Repeat the entries below exactly, pictures excluded.

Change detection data
**********

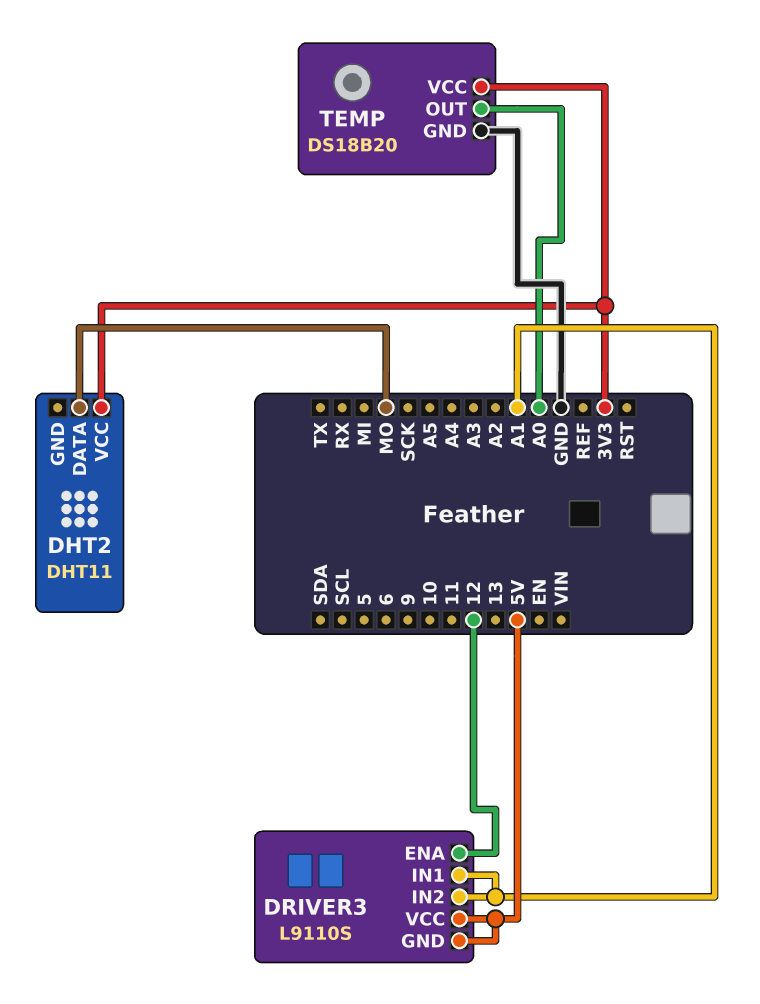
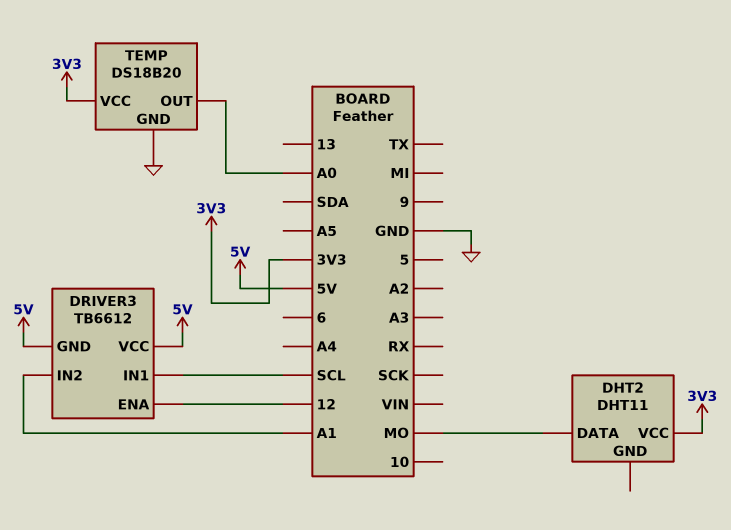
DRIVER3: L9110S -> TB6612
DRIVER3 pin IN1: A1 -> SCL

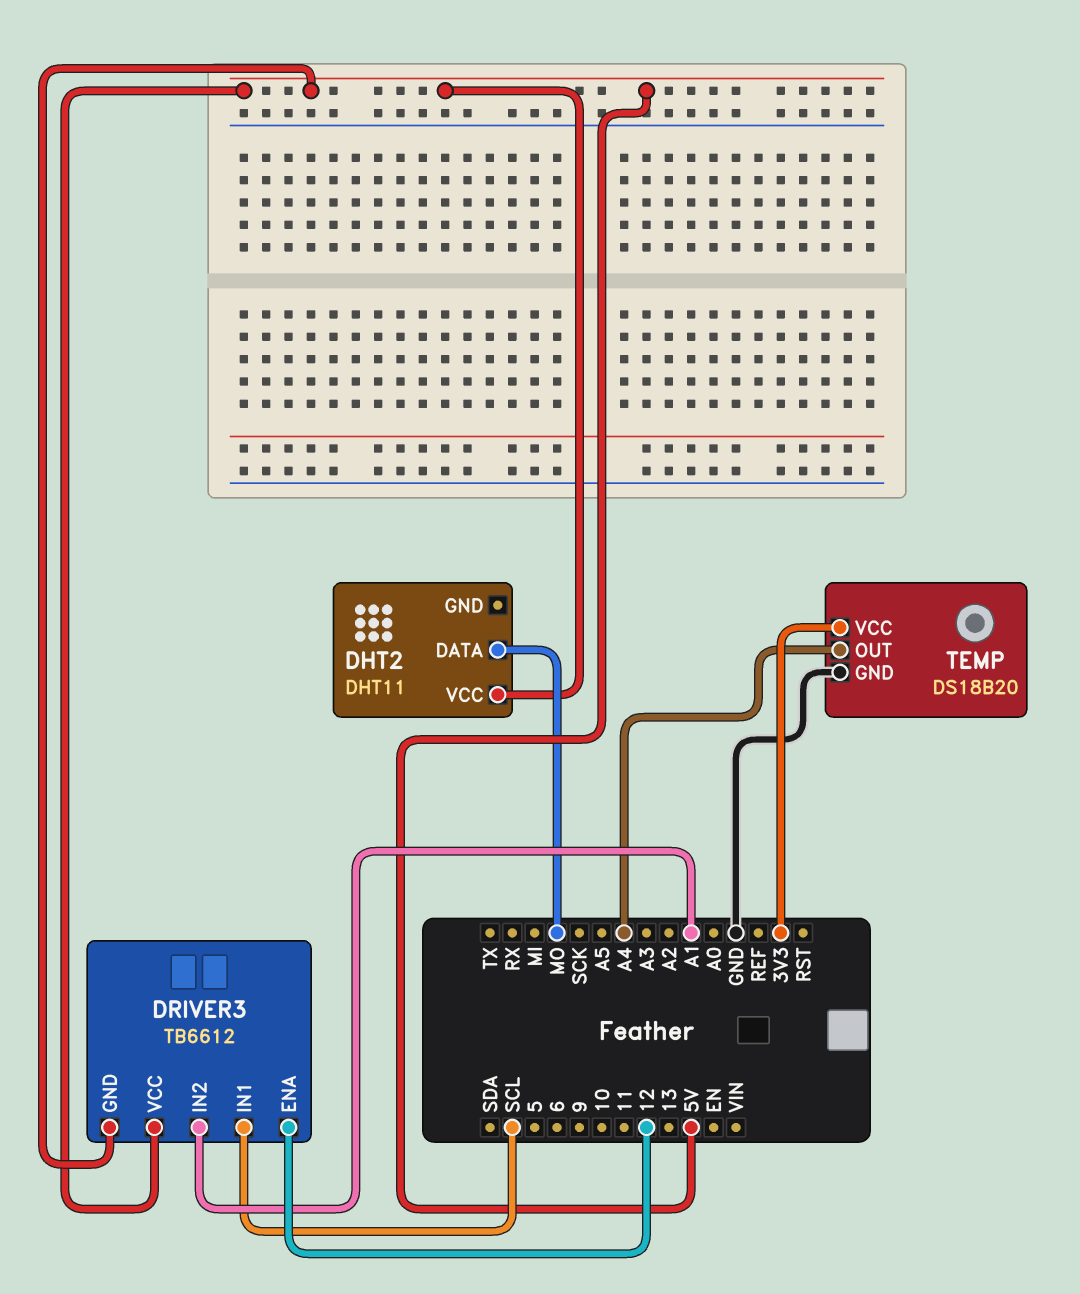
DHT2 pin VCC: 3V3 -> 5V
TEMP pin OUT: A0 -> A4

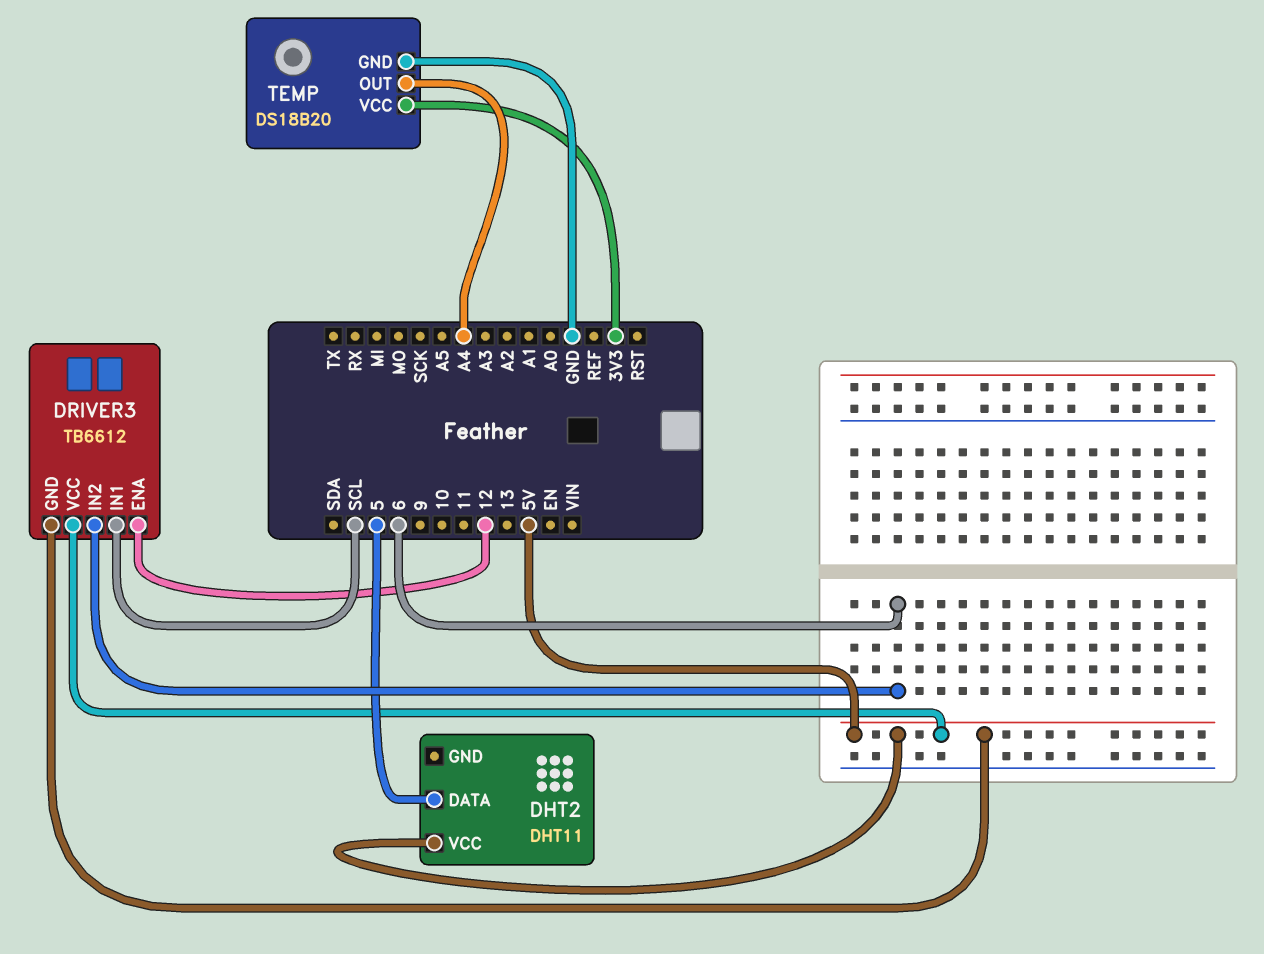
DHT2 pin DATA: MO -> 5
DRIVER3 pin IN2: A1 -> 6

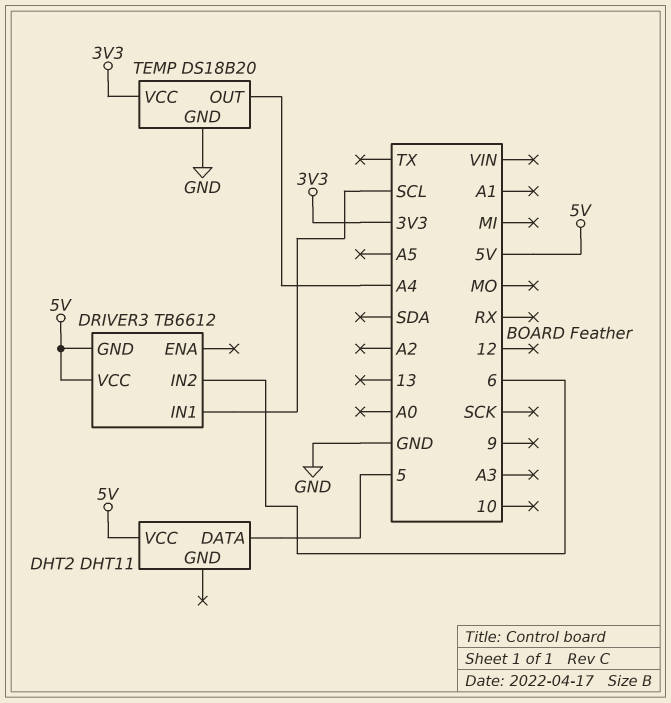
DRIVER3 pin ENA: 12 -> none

**********

### Written response
DRIVER3: L9110S -> TB6612
DRIVER3 pin IN1: A1 -> SCL

DHT2 pin VCC: 3V3 -> 5V
TEMP pin OUT: A0 -> A4

DHT2 pin DATA: MO -> 5
DRIVER3 pin IN2: A1 -> 6

DRIVER3 pin ENA: 12 -> none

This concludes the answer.